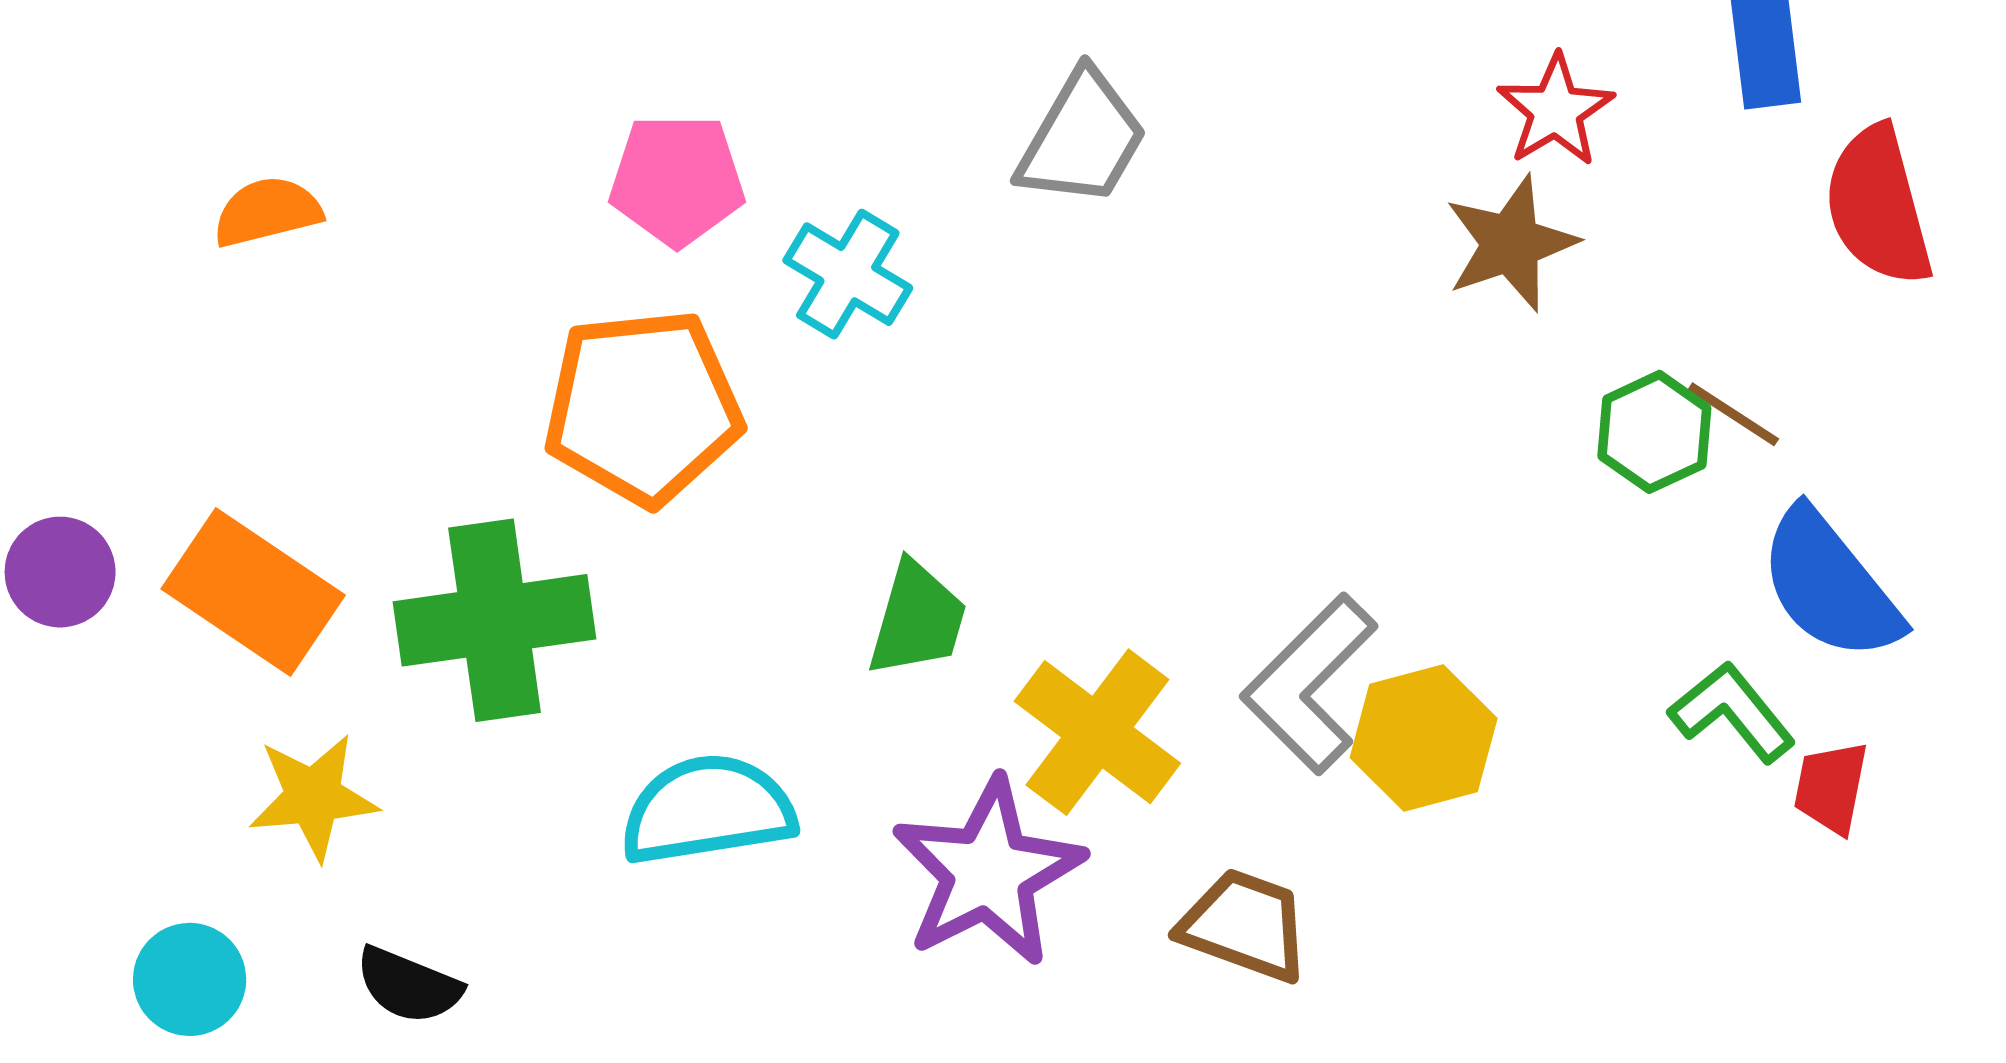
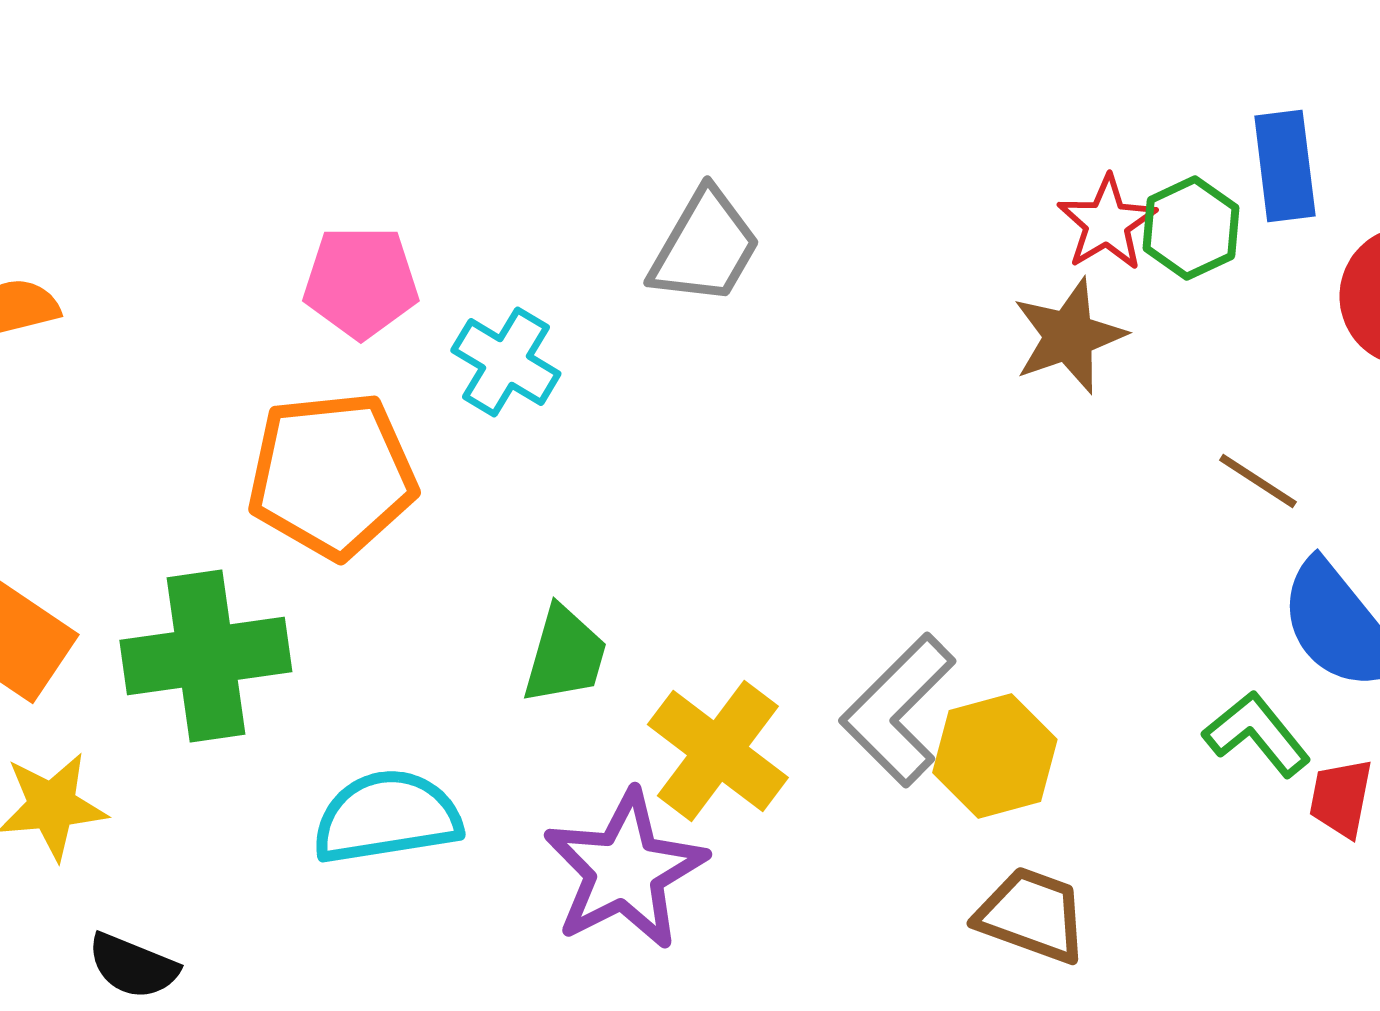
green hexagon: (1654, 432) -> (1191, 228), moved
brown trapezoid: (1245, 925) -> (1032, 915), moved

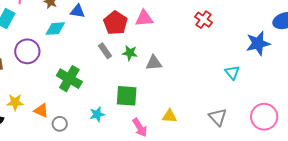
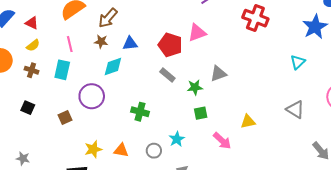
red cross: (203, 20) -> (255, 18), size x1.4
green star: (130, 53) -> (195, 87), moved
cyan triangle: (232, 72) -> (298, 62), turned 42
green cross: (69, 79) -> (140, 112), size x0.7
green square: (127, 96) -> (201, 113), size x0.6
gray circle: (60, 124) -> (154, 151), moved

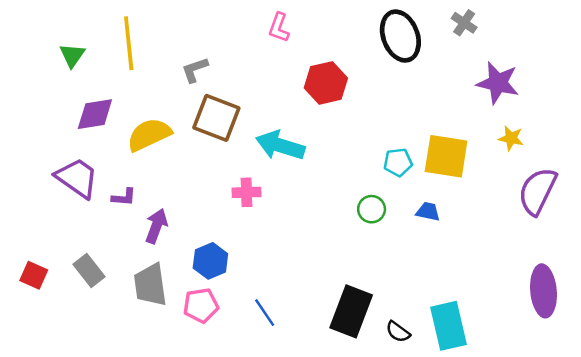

++++++

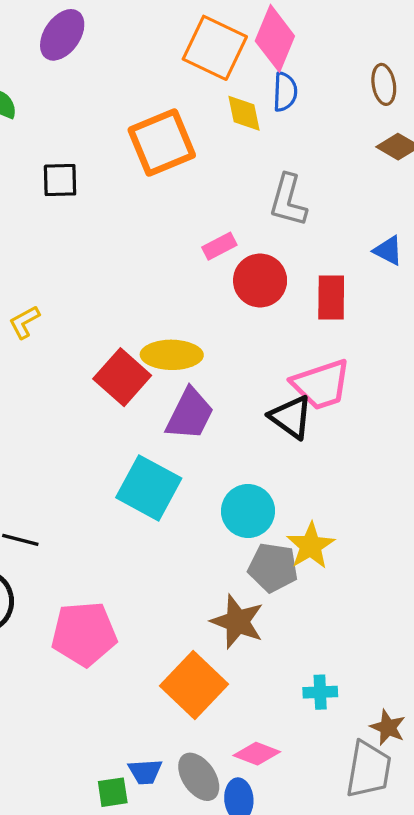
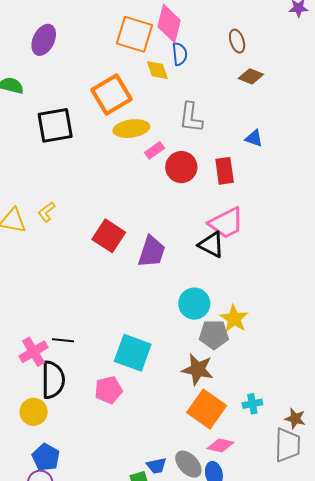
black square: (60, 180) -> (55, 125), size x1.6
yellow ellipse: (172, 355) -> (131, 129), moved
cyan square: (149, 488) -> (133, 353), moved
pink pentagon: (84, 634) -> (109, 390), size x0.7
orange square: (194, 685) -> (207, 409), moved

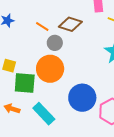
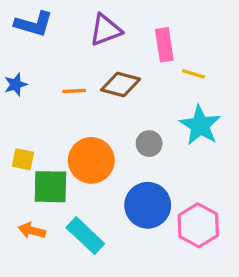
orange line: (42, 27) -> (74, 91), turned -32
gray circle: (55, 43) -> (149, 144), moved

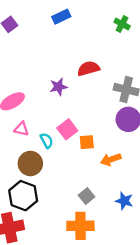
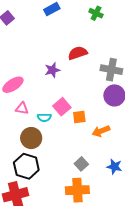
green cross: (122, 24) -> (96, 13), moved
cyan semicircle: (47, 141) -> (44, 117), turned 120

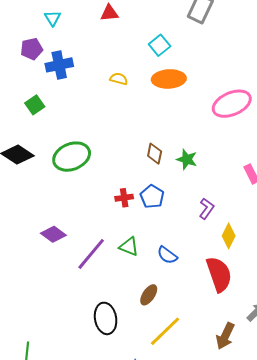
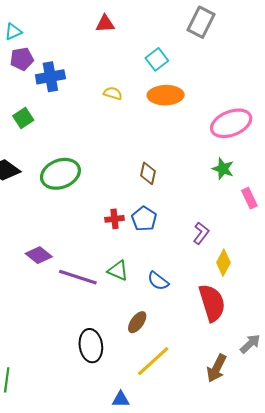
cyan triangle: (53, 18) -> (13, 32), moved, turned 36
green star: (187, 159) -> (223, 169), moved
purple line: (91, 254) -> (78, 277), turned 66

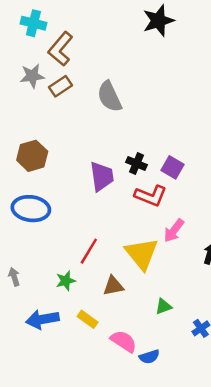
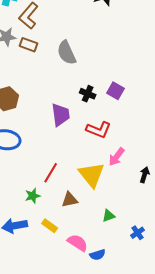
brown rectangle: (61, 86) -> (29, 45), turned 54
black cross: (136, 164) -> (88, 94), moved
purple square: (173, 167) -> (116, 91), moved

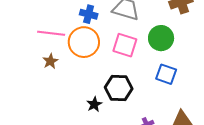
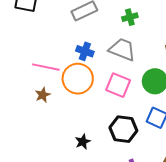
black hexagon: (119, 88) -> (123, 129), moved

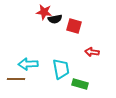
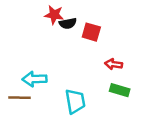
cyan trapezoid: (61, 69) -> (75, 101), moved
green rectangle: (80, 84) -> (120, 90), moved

++++++

- _What you should do_
The copy should hold only the lines from the one with "cyan semicircle: (47, 141)" through the one with "black hexagon: (119, 88) -> (123, 129), moved", exactly as they stand above. Leave out the pictures.

- _Response_
cyan semicircle: (47, 141) -> (44, 117), turned 120

cyan triangle: (53, 18) -> (13, 32), moved, turned 36
green star: (187, 159) -> (223, 169), moved
purple line: (91, 254) -> (78, 277), turned 66

brown rectangle: (61, 86) -> (29, 45), turned 54
black cross: (136, 164) -> (88, 94), moved
purple square: (173, 167) -> (116, 91), moved

black hexagon: (119, 88) -> (123, 129), moved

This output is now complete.